Input data below:

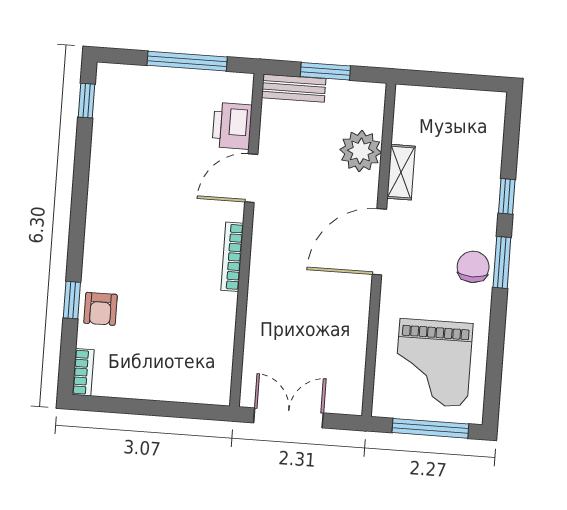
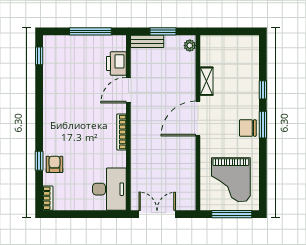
plant: (361, 151) -> (190, 46), moved, width x0.53, depth x0.53
chair: (473, 267) -> (248, 128), turned -90
armchair: (100, 309) -> (54, 164), turned 180
desk: (201, 364) -> (109, 189), added

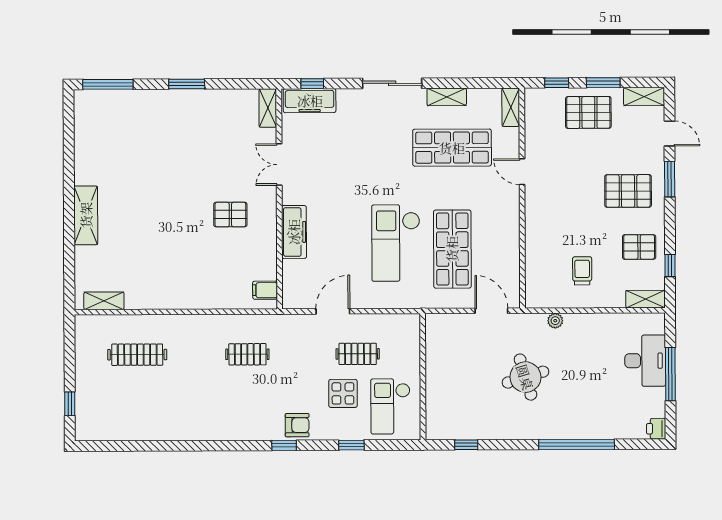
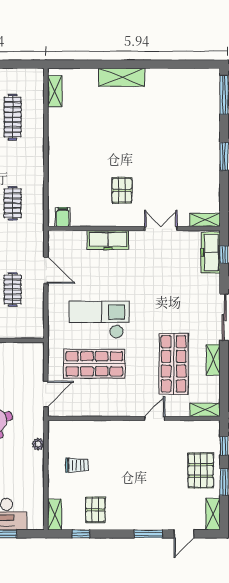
pallet: (628, 191) -> (139, 501), removed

End of Input data.

Assignment — Keep the pictures out of your answer, which should be the lines from the one with "armchair: (100, 309) -> (54, 164), turned 180" through the final line of the data, copied exactly.

Exercise result —
armchair: (100, 309) -> (54, 164), turned 180
desk: (201, 364) -> (109, 189), added

pallet: (628, 191) -> (139, 501), removed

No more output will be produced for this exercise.